(Saved data entries)
#####

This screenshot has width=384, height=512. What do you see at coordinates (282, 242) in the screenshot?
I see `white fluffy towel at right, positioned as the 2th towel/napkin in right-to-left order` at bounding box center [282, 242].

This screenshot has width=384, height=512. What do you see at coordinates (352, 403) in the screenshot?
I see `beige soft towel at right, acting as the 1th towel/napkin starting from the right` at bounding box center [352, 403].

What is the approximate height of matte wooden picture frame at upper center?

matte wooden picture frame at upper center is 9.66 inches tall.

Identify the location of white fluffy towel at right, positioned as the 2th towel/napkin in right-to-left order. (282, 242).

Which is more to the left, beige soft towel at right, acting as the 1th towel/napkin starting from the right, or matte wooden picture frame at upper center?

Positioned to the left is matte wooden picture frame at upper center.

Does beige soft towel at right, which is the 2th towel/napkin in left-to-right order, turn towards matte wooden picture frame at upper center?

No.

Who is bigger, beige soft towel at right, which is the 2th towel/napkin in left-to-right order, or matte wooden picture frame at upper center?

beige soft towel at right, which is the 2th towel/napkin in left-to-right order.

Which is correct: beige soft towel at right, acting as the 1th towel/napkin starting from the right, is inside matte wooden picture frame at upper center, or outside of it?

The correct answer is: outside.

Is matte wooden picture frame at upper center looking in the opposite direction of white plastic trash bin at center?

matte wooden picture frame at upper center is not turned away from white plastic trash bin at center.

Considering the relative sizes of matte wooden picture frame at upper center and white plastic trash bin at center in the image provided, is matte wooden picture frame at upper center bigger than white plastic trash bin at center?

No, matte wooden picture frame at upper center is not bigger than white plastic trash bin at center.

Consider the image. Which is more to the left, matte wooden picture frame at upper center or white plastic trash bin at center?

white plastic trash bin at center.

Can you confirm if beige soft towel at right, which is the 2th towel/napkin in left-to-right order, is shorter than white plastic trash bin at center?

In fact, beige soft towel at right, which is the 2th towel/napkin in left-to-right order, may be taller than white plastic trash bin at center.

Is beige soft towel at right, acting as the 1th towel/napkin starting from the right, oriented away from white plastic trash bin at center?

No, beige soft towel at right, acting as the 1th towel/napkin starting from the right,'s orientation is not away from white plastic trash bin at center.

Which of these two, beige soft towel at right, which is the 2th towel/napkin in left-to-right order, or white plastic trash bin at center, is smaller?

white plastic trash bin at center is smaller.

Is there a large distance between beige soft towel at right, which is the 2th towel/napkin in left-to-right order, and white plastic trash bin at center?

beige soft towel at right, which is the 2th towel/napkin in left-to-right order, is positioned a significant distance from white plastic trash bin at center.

#####

Exercise directions. Copy all of the data above word for word, leaving nothing out.

Exercise answer.
This screenshot has width=384, height=512. What do you see at coordinates (282, 242) in the screenshot?
I see `white fluffy towel at right, positioned as the 2th towel/napkin in right-to-left order` at bounding box center [282, 242].

This screenshot has width=384, height=512. What do you see at coordinates (352, 403) in the screenshot?
I see `beige soft towel at right, acting as the 1th towel/napkin starting from the right` at bounding box center [352, 403].

What is the approximate height of matte wooden picture frame at upper center?

matte wooden picture frame at upper center is 9.66 inches tall.

Identify the location of white fluffy towel at right, positioned as the 2th towel/napkin in right-to-left order. (282, 242).

Which is more to the left, beige soft towel at right, acting as the 1th towel/napkin starting from the right, or matte wooden picture frame at upper center?

Positioned to the left is matte wooden picture frame at upper center.

Does beige soft towel at right, which is the 2th towel/napkin in left-to-right order, turn towards matte wooden picture frame at upper center?

No.

Who is bigger, beige soft towel at right, which is the 2th towel/napkin in left-to-right order, or matte wooden picture frame at upper center?

beige soft towel at right, which is the 2th towel/napkin in left-to-right order.

Which is correct: beige soft towel at right, acting as the 1th towel/napkin starting from the right, is inside matte wooden picture frame at upper center, or outside of it?

The correct answer is: outside.

Is matte wooden picture frame at upper center looking in the opposite direction of white plastic trash bin at center?

matte wooden picture frame at upper center is not turned away from white plastic trash bin at center.

Considering the relative sizes of matte wooden picture frame at upper center and white plastic trash bin at center in the image provided, is matte wooden picture frame at upper center bigger than white plastic trash bin at center?

No, matte wooden picture frame at upper center is not bigger than white plastic trash bin at center.

Consider the image. Which is more to the left, matte wooden picture frame at upper center or white plastic trash bin at center?

white plastic trash bin at center.

Can you confirm if beige soft towel at right, which is the 2th towel/napkin in left-to-right order, is shorter than white plastic trash bin at center?

In fact, beige soft towel at right, which is the 2th towel/napkin in left-to-right order, may be taller than white plastic trash bin at center.

Is beige soft towel at right, acting as the 1th towel/napkin starting from the right, oriented away from white plastic trash bin at center?

No, beige soft towel at right, acting as the 1th towel/napkin starting from the right,'s orientation is not away from white plastic trash bin at center.

Which of these two, beige soft towel at right, which is the 2th towel/napkin in left-to-right order, or white plastic trash bin at center, is smaller?

white plastic trash bin at center is smaller.

Is there a large distance between beige soft towel at right, which is the 2th towel/napkin in left-to-right order, and white plastic trash bin at center?

beige soft towel at right, which is the 2th towel/napkin in left-to-right order, is positioned a significant distance from white plastic trash bin at center.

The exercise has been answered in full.